What is required |
Print exactly the lines below between the line holding "C105: 2.2nF (GND, VI) -> 2.2nF (GND, VO)" and the line holding "C5: 680nF (+9V, -9V) -> 680nF (+9V, GND)", inclusive, and nothing more.

Stored items
· · · ·

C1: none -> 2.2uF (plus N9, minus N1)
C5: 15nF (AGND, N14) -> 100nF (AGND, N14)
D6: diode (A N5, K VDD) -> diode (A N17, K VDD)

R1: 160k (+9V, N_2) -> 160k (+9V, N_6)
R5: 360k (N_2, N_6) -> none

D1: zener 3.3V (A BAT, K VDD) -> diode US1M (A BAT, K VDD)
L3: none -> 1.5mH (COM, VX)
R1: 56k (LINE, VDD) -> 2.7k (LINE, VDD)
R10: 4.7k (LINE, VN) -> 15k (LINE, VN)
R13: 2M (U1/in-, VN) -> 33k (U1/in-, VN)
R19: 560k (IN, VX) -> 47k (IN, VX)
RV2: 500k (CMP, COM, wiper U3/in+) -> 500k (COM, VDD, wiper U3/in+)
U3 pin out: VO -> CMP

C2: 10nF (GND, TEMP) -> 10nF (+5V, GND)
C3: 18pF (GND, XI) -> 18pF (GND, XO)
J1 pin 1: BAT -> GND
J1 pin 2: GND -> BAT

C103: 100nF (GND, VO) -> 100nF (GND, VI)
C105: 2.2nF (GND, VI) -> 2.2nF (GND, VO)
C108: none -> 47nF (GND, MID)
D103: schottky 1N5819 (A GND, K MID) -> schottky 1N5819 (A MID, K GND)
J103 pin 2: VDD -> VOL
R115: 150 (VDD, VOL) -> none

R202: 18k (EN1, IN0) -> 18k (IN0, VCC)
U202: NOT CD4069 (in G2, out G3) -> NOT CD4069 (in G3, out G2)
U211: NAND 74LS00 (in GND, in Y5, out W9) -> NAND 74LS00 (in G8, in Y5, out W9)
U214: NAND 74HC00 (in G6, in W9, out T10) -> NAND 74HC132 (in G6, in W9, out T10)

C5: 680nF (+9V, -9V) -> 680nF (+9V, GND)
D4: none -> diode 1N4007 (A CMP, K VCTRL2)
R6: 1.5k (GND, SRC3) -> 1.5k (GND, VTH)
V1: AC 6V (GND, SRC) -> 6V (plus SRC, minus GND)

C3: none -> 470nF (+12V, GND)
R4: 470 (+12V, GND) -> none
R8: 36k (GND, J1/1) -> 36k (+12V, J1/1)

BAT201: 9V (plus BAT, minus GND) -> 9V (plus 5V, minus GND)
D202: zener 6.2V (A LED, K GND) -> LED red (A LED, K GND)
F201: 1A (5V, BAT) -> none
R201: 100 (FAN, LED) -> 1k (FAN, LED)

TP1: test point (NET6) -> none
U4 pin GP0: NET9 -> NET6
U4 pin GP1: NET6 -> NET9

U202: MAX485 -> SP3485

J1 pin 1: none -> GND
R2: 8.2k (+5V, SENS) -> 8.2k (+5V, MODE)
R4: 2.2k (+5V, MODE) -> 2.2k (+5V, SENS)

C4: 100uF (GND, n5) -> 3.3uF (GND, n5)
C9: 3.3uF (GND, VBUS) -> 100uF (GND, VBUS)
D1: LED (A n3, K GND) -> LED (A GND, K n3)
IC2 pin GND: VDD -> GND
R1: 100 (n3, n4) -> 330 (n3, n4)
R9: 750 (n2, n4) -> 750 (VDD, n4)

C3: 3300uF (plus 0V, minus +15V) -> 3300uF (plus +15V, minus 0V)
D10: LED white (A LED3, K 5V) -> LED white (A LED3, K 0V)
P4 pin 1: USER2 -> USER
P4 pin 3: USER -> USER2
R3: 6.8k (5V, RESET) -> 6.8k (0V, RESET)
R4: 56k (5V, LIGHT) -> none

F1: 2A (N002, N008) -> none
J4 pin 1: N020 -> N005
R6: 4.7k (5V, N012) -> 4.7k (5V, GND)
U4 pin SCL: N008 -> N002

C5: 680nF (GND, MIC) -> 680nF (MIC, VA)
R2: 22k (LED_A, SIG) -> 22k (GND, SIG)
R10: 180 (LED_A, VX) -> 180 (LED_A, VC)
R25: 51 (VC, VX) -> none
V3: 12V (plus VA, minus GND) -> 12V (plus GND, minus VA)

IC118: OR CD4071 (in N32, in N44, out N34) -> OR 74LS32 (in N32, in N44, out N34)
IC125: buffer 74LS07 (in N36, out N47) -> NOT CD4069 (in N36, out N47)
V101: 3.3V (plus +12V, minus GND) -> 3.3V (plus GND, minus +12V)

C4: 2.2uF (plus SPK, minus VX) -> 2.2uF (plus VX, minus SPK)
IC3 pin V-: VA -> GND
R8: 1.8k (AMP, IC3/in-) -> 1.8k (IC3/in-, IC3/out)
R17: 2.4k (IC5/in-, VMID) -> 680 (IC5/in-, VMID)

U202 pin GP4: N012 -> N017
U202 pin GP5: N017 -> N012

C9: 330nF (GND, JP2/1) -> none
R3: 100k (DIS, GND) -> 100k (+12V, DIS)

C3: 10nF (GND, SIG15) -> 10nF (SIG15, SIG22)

· · · ·

Answer for this exercise |
C105: 2.2nF (GND, VI) -> 2.2nF (GND, VO)
C108: none -> 47nF (GND, MID)
D103: schottky 1N5819 (A GND, K MID) -> schottky 1N5819 (A MID, K GND)
J103 pin 2: VDD -> VOL
R115: 150 (VDD, VOL) -> none

R202: 18k (EN1, IN0) -> 18k (IN0, VCC)
U202: NOT CD4069 (in G2, out G3) -> NOT CD4069 (in G3, out G2)
U211: NAND 74LS00 (in GND, in Y5, out W9) -> NAND 74LS00 (in G8, in Y5, out W9)
U214: NAND 74HC00 (in G6, in W9, out T10) -> NAND 74HC132 (in G6, in W9, out T10)

C5: 680nF (+9V, -9V) -> 680nF (+9V, GND)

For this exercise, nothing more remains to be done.